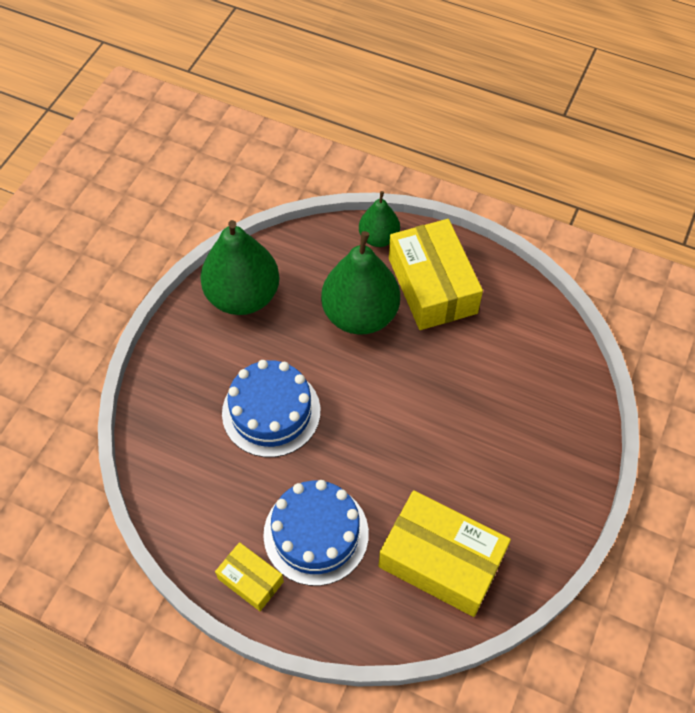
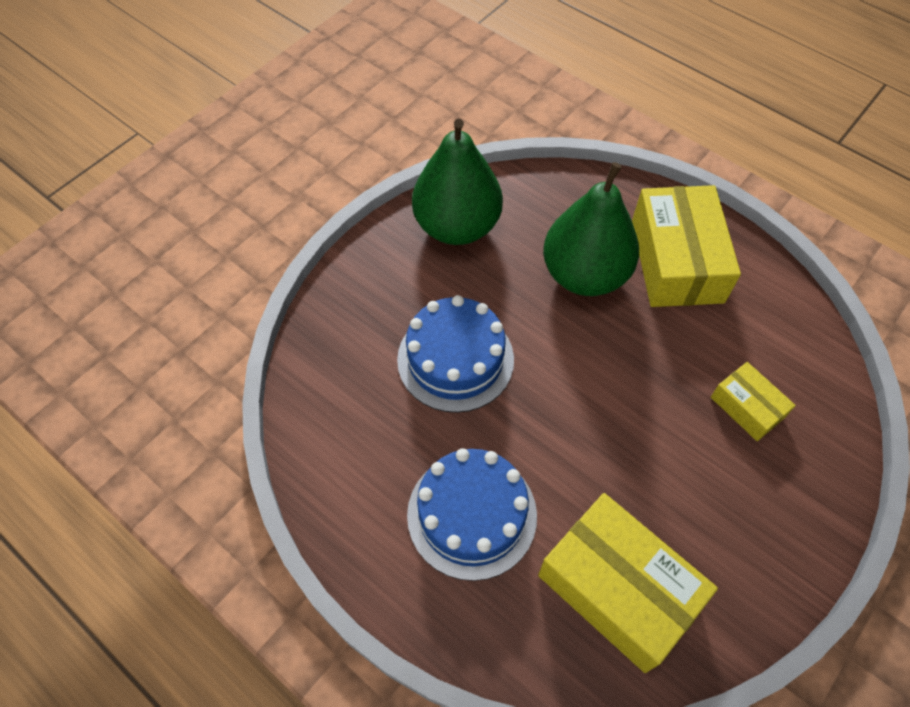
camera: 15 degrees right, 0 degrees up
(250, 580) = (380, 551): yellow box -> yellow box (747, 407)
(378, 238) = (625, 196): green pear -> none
+ + + +
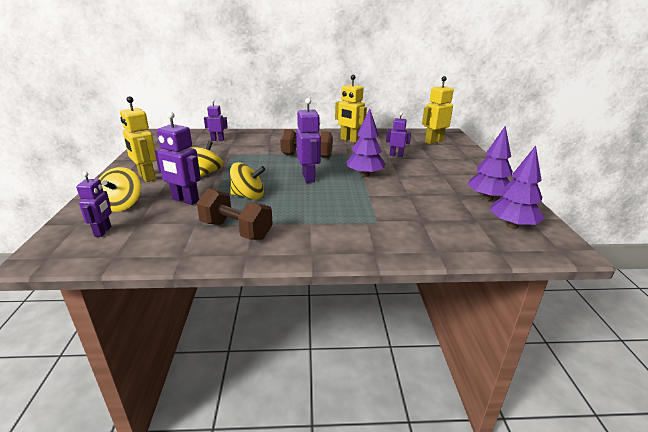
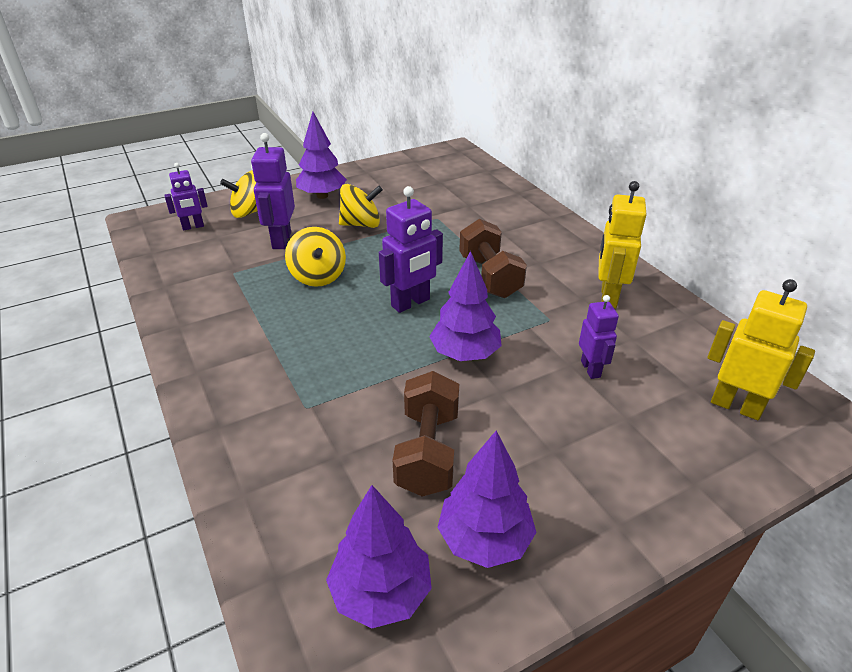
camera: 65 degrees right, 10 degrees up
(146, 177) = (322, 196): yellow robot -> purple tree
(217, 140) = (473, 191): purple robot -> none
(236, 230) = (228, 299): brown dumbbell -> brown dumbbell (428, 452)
+ + + +
#### Exercise prompt
In the listing above, locate the line containing "(217, 140) = (473, 191): purple robot -> none" and the line containing "(236, 230) = (228, 299): brown". Extract those two lines and every line between them, exactly as written, and only those.

#### Response area
(217, 140) = (473, 191): purple robot -> none
(236, 230) = (228, 299): brown dumbbell -> brown dumbbell (428, 452)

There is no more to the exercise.